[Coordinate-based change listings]
◇ ◇ ◇ ◇ ◇

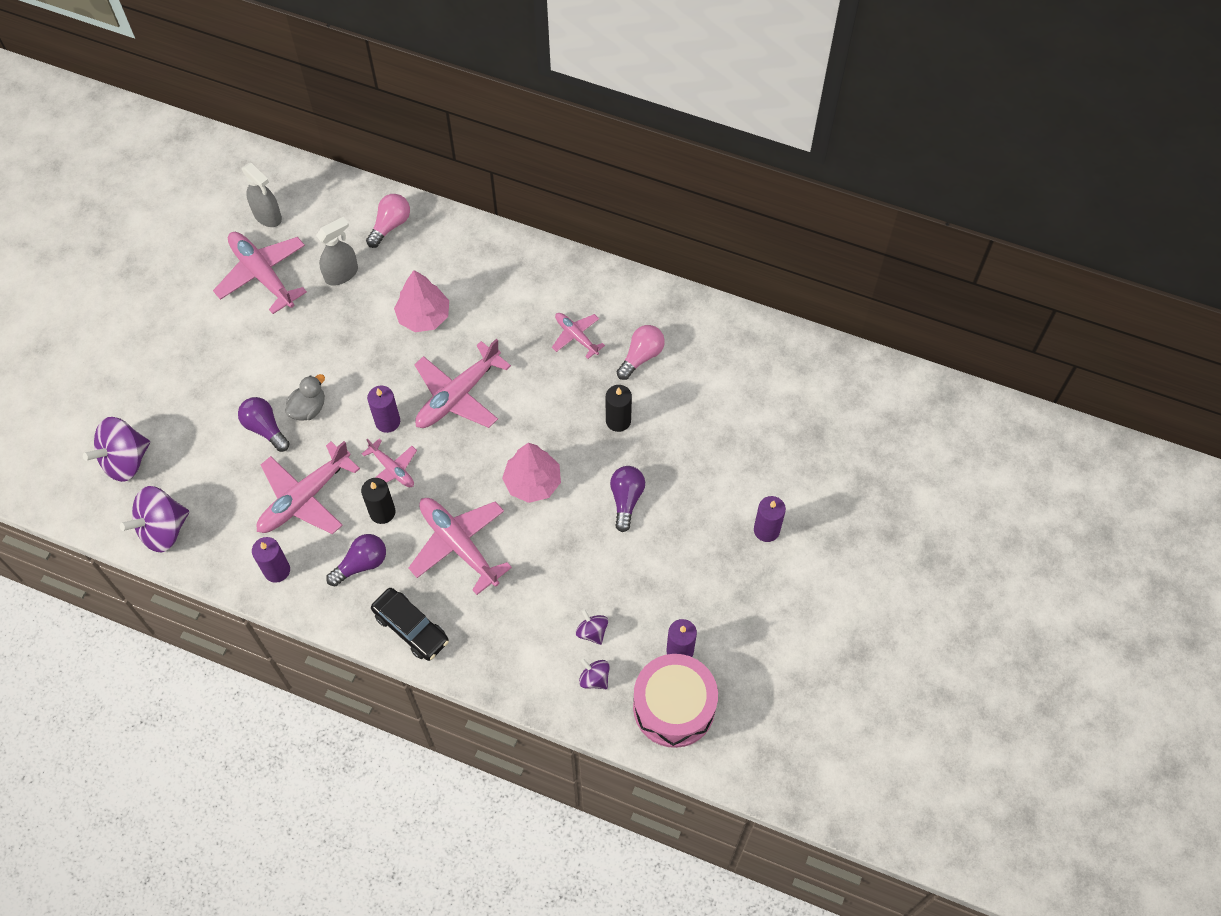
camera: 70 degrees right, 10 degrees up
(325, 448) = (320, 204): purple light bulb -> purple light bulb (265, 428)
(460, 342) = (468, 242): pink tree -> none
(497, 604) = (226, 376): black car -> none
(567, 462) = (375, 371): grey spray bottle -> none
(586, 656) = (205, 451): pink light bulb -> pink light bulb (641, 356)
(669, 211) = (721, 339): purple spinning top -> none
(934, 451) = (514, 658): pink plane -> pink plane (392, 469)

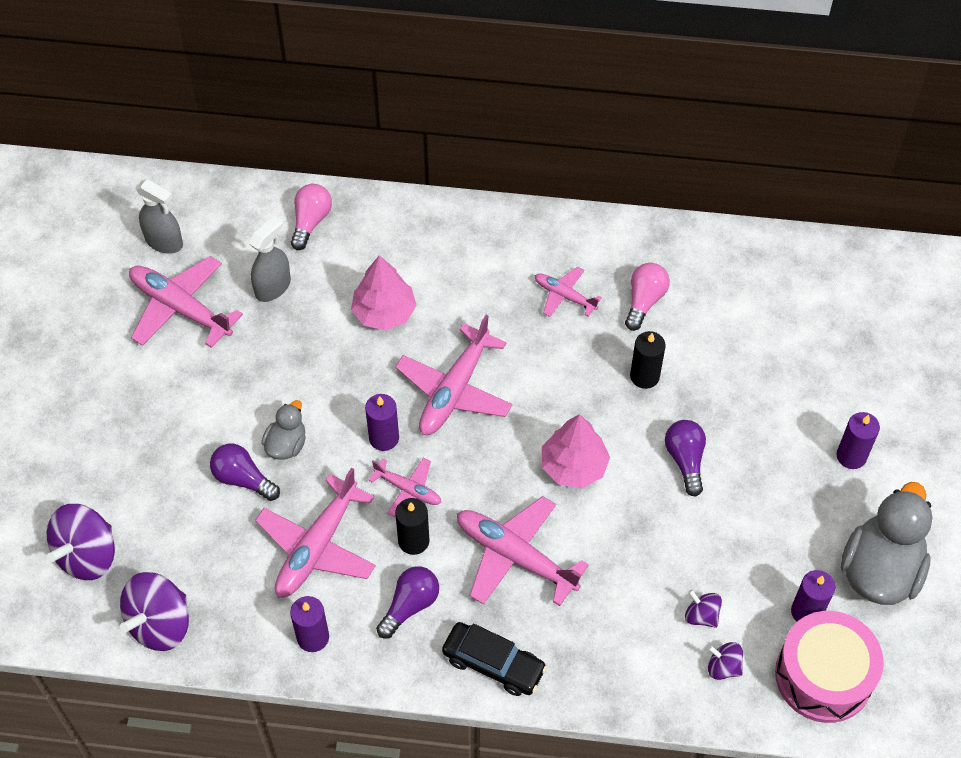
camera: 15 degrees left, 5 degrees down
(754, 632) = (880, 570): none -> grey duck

◇ ◇ ◇ ◇ ◇

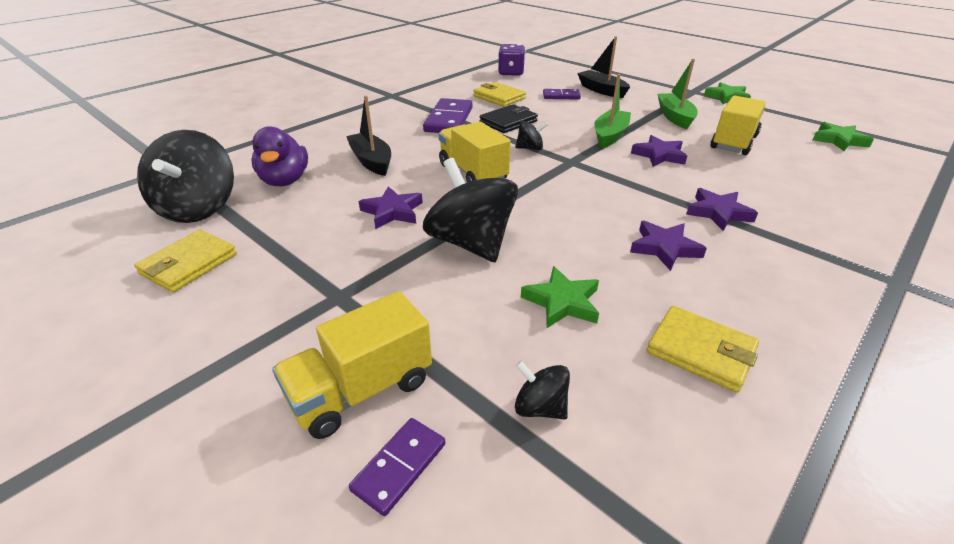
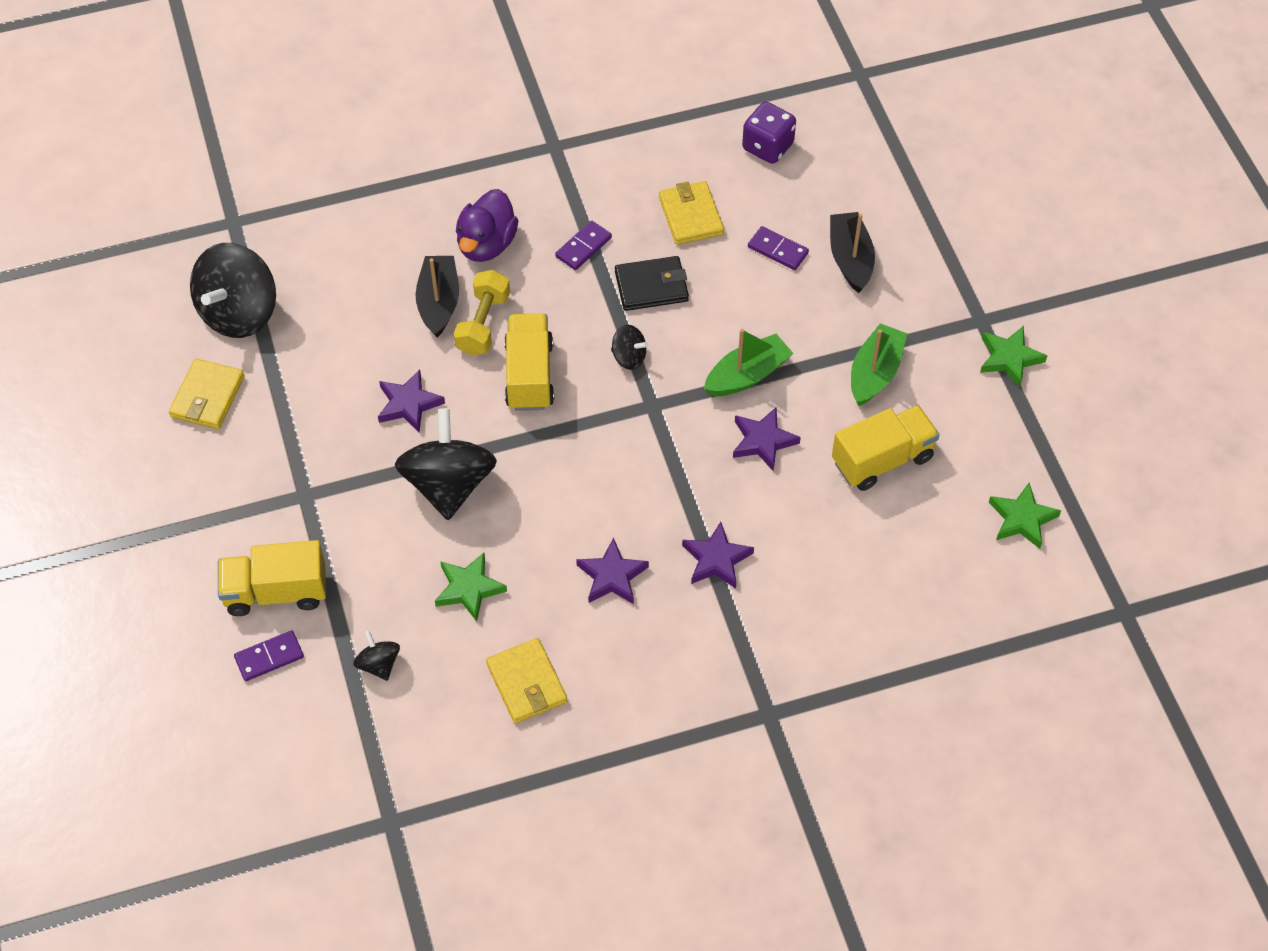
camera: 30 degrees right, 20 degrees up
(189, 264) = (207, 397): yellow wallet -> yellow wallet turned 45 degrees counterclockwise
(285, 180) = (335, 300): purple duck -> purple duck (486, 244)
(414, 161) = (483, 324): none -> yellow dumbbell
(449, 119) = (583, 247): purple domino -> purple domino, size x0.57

◇ ◇ ◇ ◇ ◇

» Required action
Search the records for lines holding the word "none", then copy each line you find.

» Exercise solution
(460, 342) = (468, 242): pink tree -> none
(497, 604) = (226, 376): black car -> none
(567, 462) = (375, 371): grey spray bottle -> none
(669, 211) = (721, 339): purple spinning top -> none
(754, 632) = (880, 570): none -> grey duck
(414, 161) = (483, 324): none -> yellow dumbbell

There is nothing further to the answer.